**Task objective:** Every line of the listing below must be printed again exactly, apart from its pictures.
━━━━━━━━━━━━━━━━━━━━━━━━━━━━━━
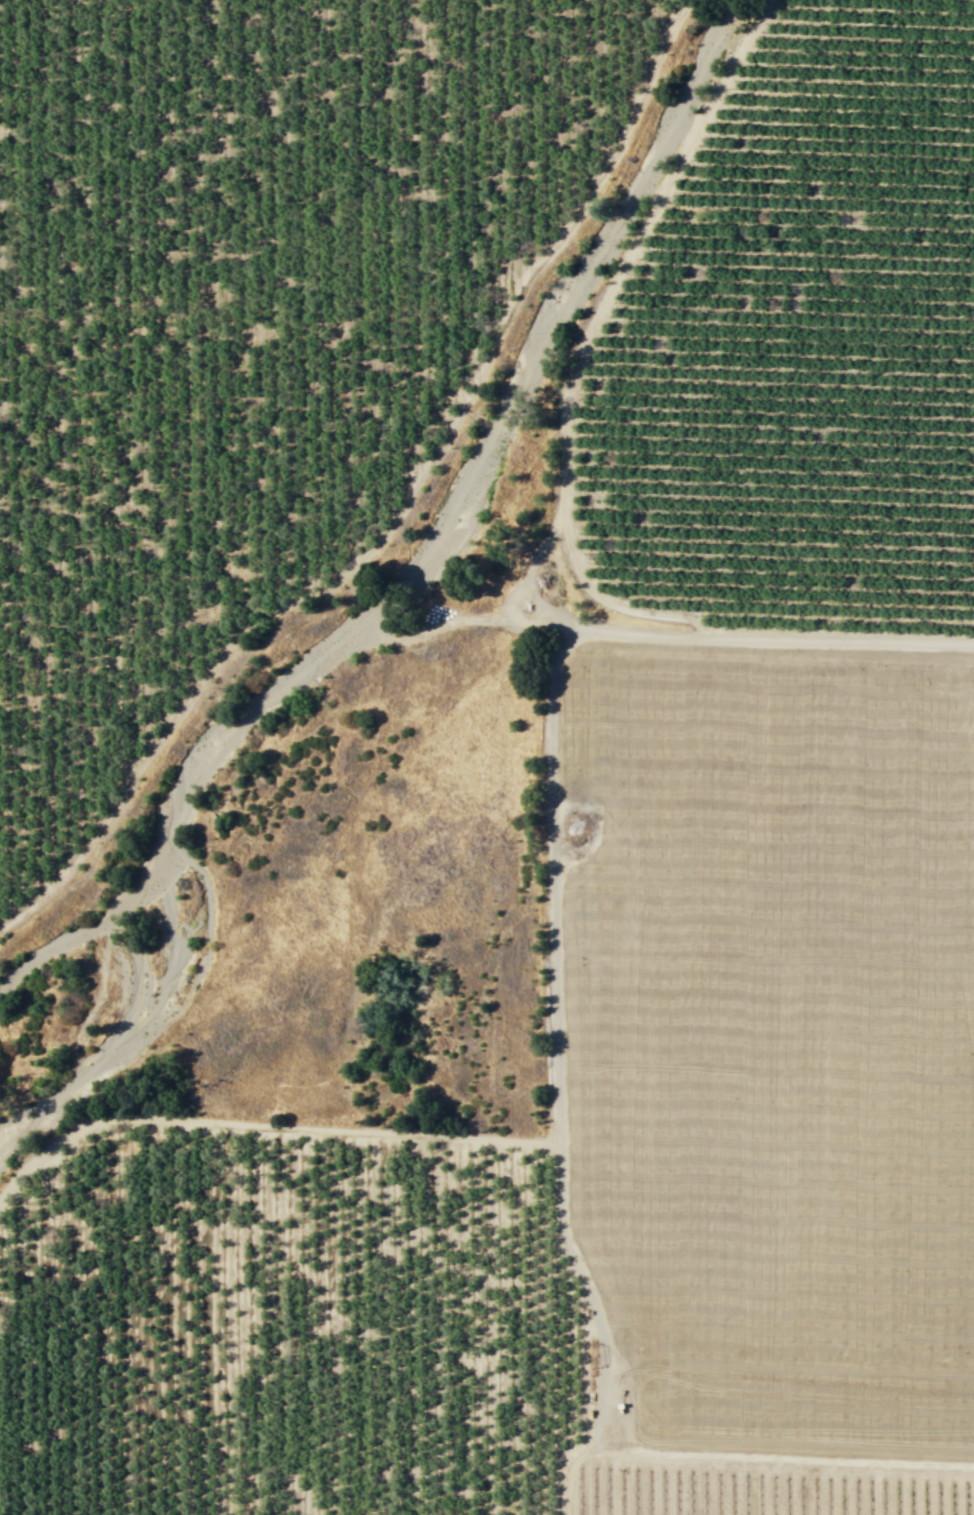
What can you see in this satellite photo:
road: (587, 340)
road: (400, 508)
road: (513, 596)
road: (761, 638)
road: (554, 1076)

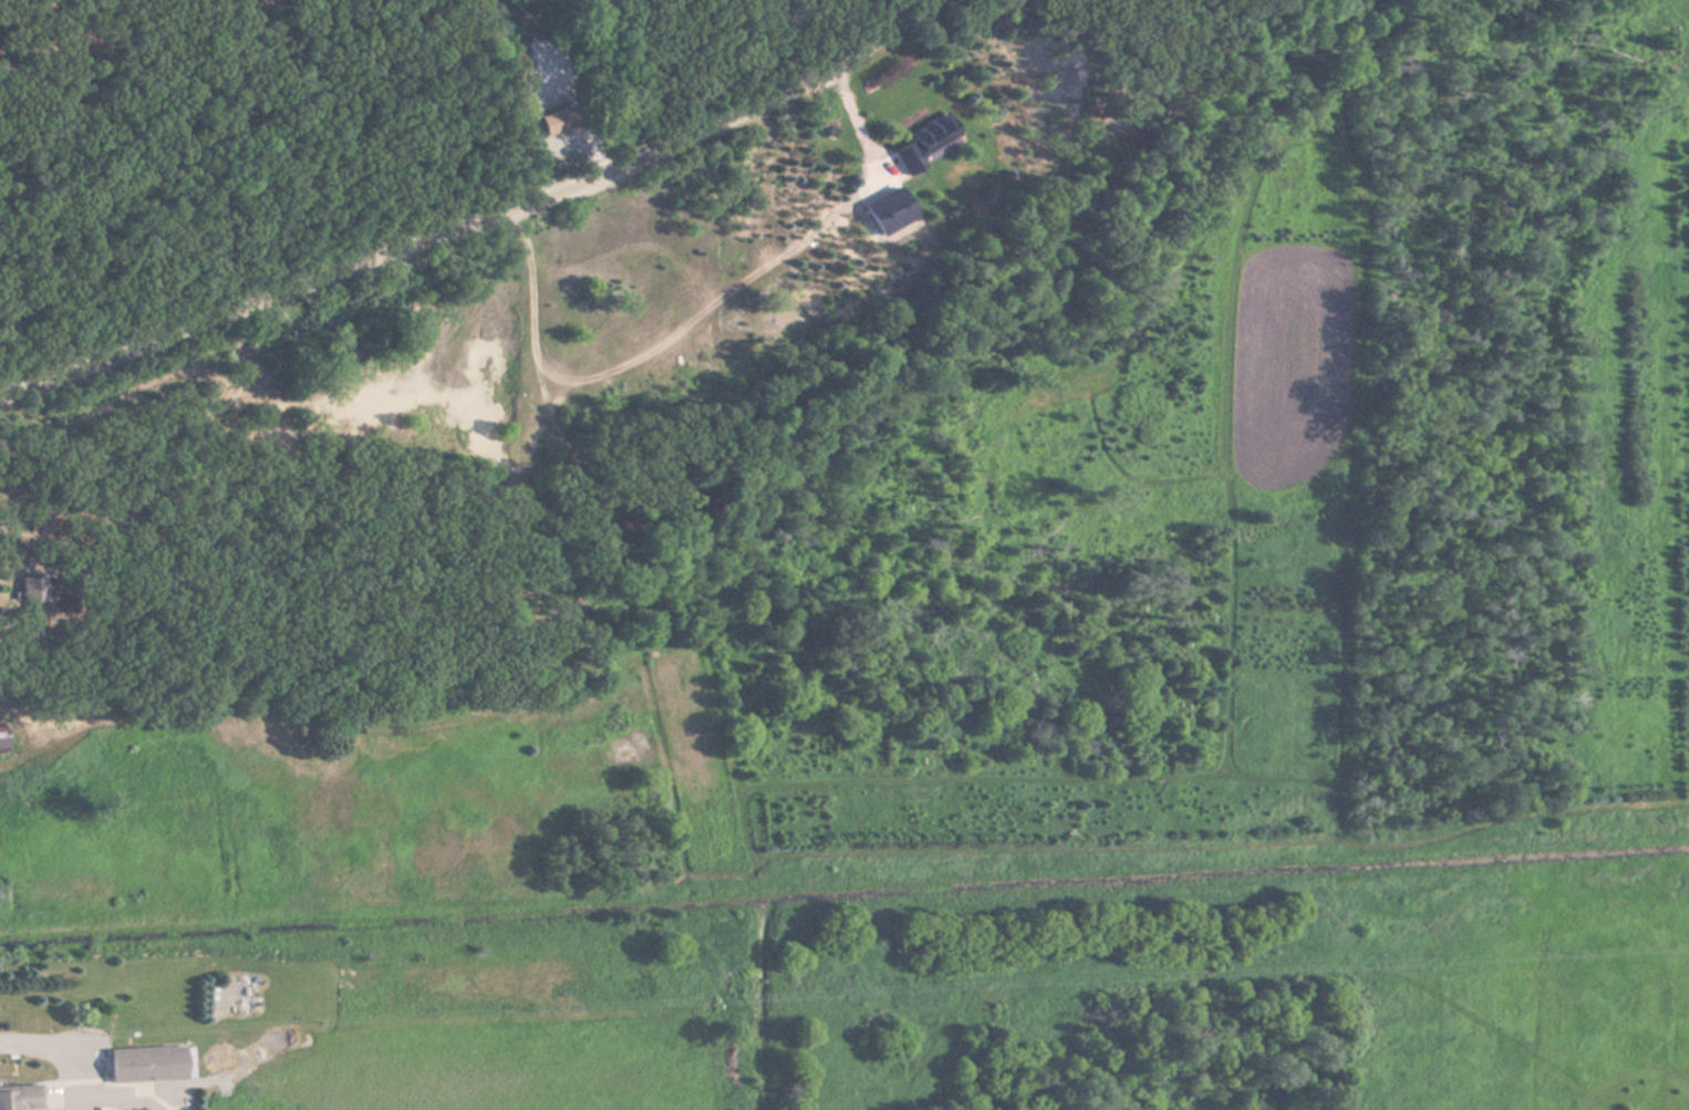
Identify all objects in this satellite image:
road: (1483, 68)
building: (558, 122)
building: (940, 145)
road: (482, 215)
building: (34, 591)
building: (3, 743)
building: (151, 1064)
building: (21, 1098)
━━━━━━━━━━━━━━━━━━━━━━━━━━━━━━
**Answer below:**
What can you see in this satellite photo:
road: (587, 340)
road: (400, 508)
road: (513, 596)
road: (761, 638)
road: (554, 1076)

Identify all objects in this satellite image:
road: (1483, 68)
building: (558, 122)
building: (940, 145)
road: (482, 215)
building: (34, 591)
building: (3, 743)
building: (151, 1064)
building: (21, 1098)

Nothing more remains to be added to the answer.